What to work on: Only the pictures are to be omitted; everything else in the listing must be reproduced exactly.
[[ Available data open ]]
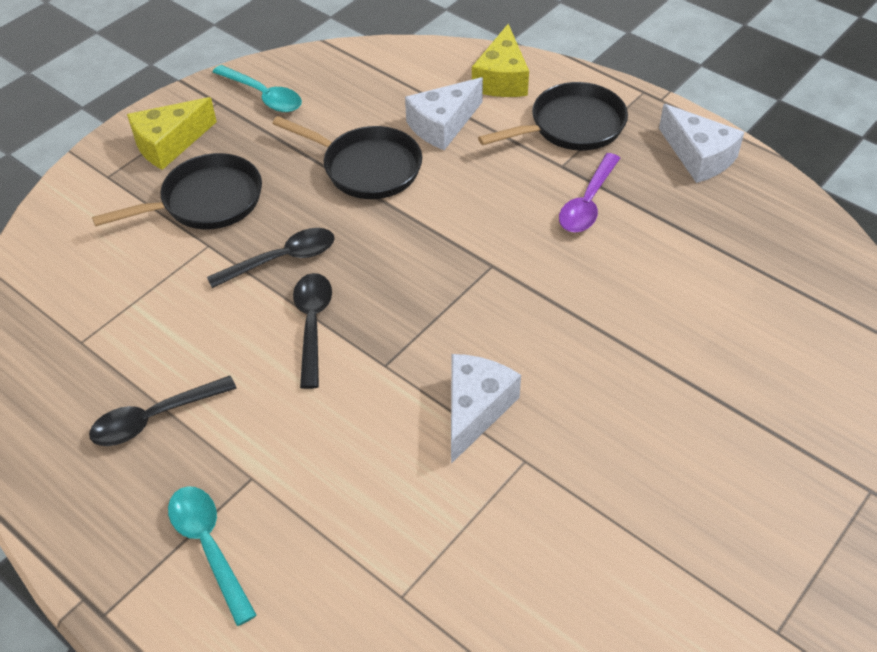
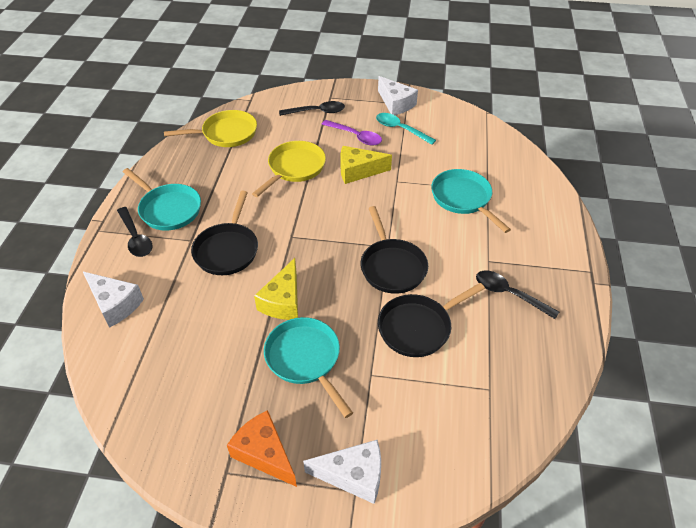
orange cheese: 0 -> 1
turquoise pan: 0 -> 3
turquoise spoon: 2 -> 1
yellow pan: 0 -> 2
[[ Available data closed ]]
Solution to this exercise:
orange cheese: 0 -> 1
turquoise pan: 0 -> 3
turquoise spoon: 2 -> 1
yellow pan: 0 -> 2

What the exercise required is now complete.